WHAT IS EXPECTED: If a line in the data below contains the word "camera", copy it out.

SUPPLIED RECORDS:
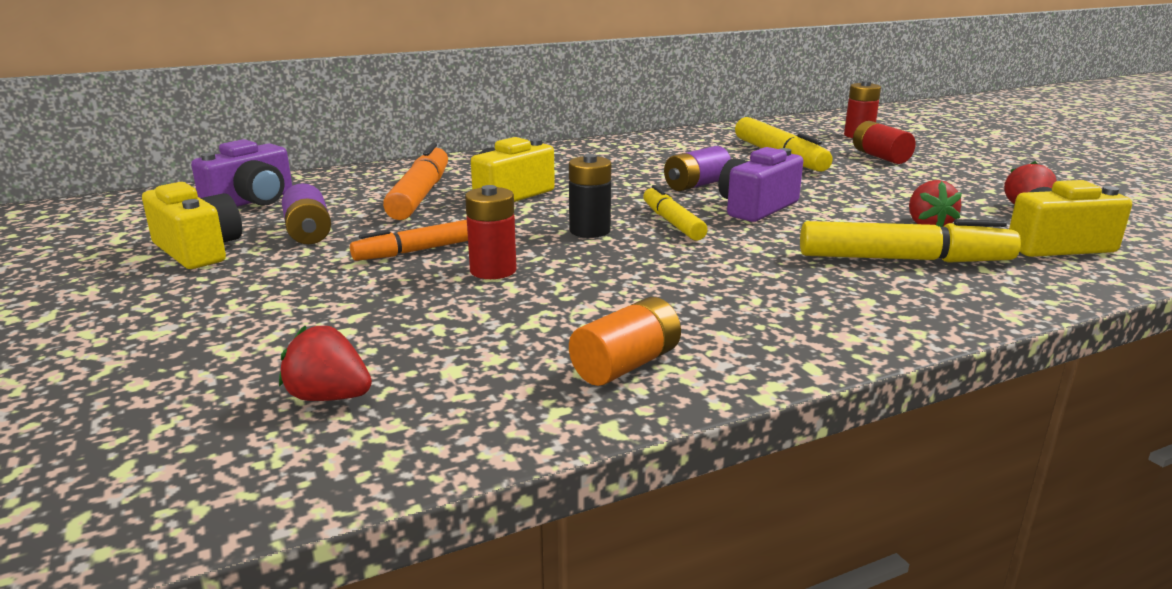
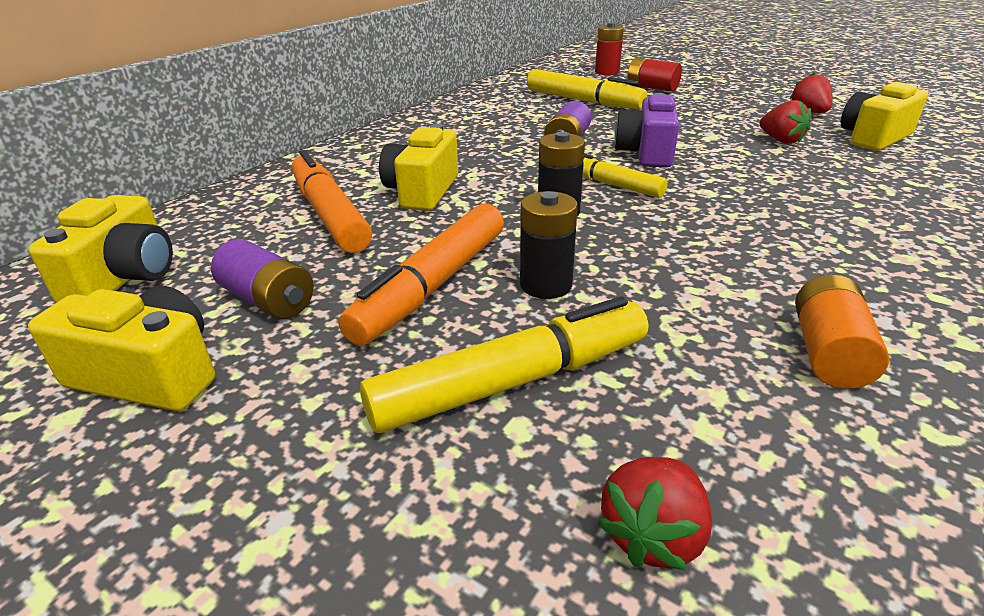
camera: 30 degrees left, 10 degrees up
purple camera [191,139,292,207] -> yellow camera [28,195,173,303]
red strawberry [279,326,372,401] -> red strawberry turned 45 degrees counterclockwise [598,457,712,571]
orange marker [350,220,468,261] -> orange marker [339,204,504,346], size x1.56
red battery [465,185,517,279] -> black battery [520,191,578,299]
yellow marker [800,219,1021,263] -> yellow marker moved to [360,296,648,433]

SOLUTION TO THIS EXERCISE:
camera: 30 degrees left, 10 degrees up
purple camera [191,139,292,207] -> yellow camera [28,195,173,303]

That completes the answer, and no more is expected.